Scan the records below for the line with "SP1: speaker 4R (DGND, SPK) -> none" and the line with "C3: 220pF (0V, FILT) -> 220nF (0V, FILT)", and retype that range exactly, both ends included, pictures excepted.

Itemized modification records
..........

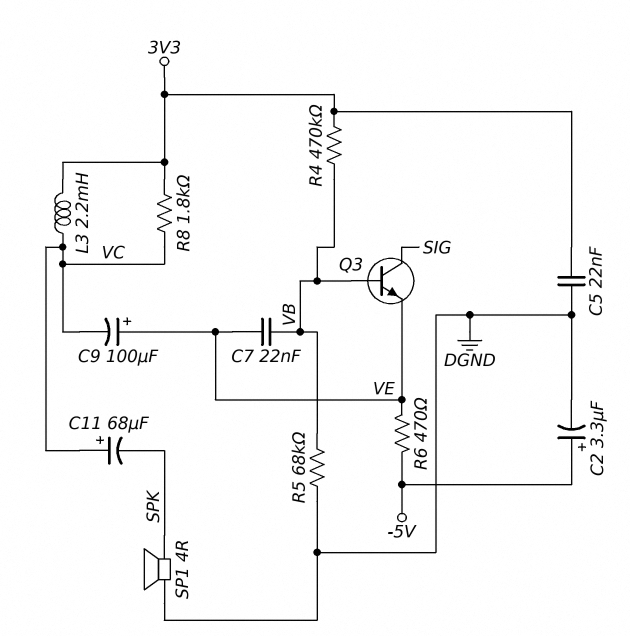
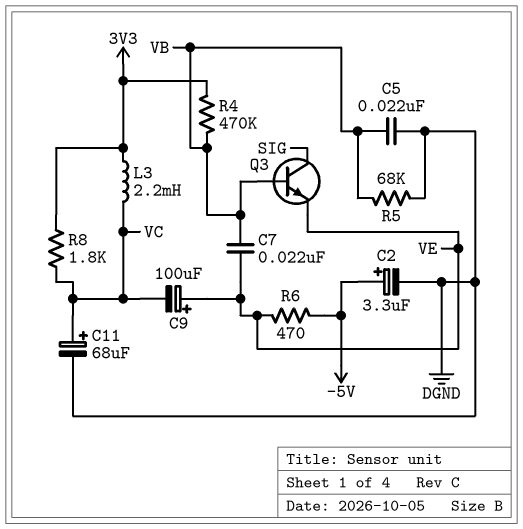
C5: 22nF (3V3, DGND) -> 22nF (DGND, VB)
C11: 68uF (plus VC, minus SPK) -> 68uF (plus VC, minus DGND)
SP1: speaker 4R (DGND, SPK) -> none

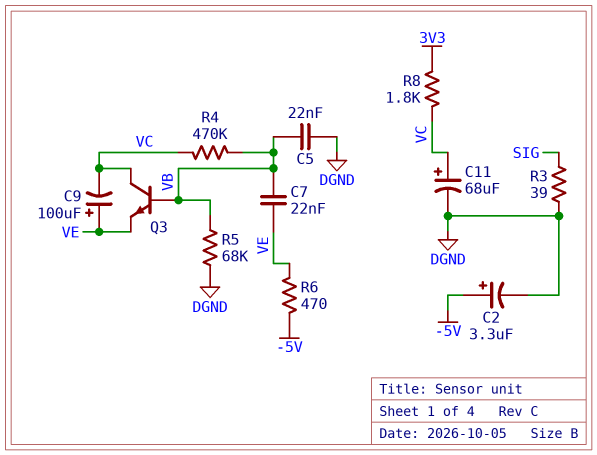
L3: 2.2mH (3V3, VC) -> none
Q3: NPN (B VB, C SIG, E VE) -> NPN (B VB, C VC, E VE)
R3: none -> 39 (DGND, SIG)
R4: 470k (3V3, VB) -> 470k (VB, VC)

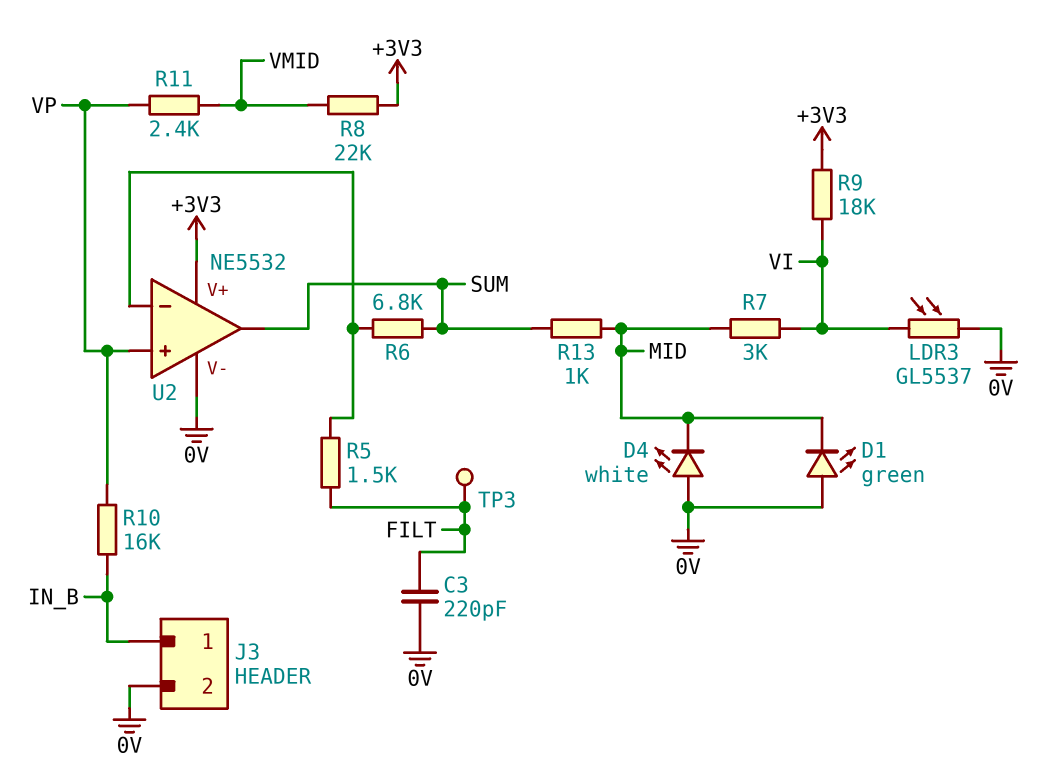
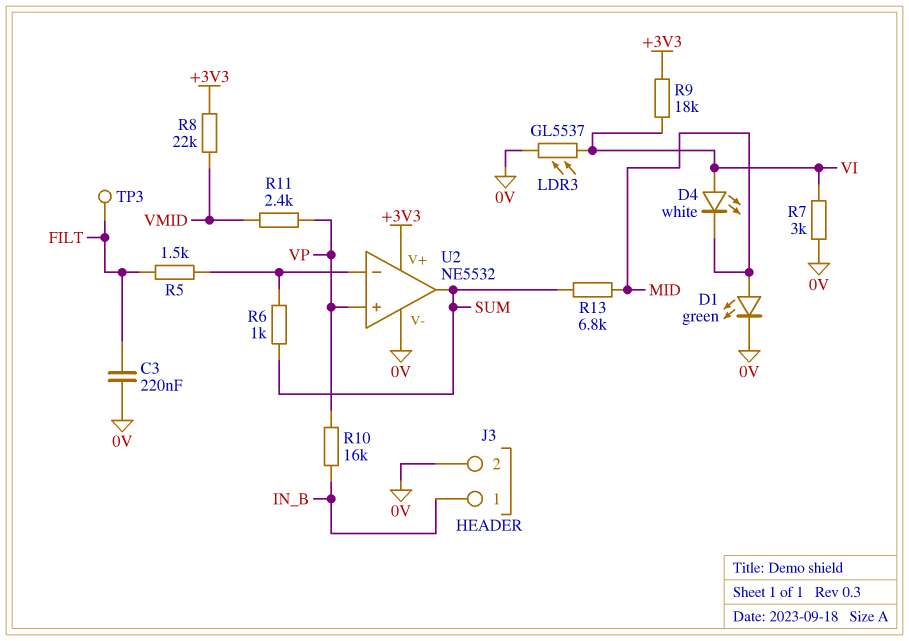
C3: 220pF (0V, FILT) -> 220nF (0V, FILT)
D1: LED green (A 0V, K MID) -> LED green (A MID, K 0V)
D4: LED white (A 0V, K MID) -> LED white (A VI, K MID)
R6: 6.8k (SUM, U2/in-) -> 1k (SUM, U2/in-)
R7: 3k (MID, VI) -> 3k (0V, VI)
R13: 1k (MID, SUM) -> 6.8k (MID, SUM)

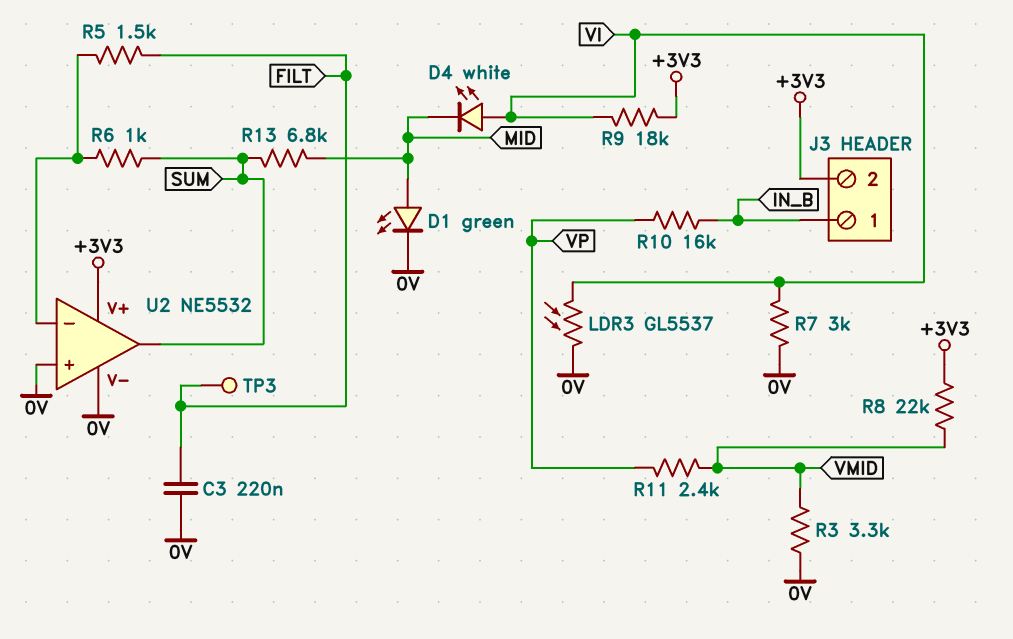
J3 pin 2: 0V -> +3V3
R3: none -> 3.3k (0V, VMID)
U2 pin in+: VP -> 0V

..........

=== Result for this task ===
SP1: speaker 4R (DGND, SPK) -> none

L3: 2.2mH (3V3, VC) -> none
Q3: NPN (B VB, C SIG, E VE) -> NPN (B VB, C VC, E VE)
R3: none -> 39 (DGND, SIG)
R4: 470k (3V3, VB) -> 470k (VB, VC)

C3: 220pF (0V, FILT) -> 220nF (0V, FILT)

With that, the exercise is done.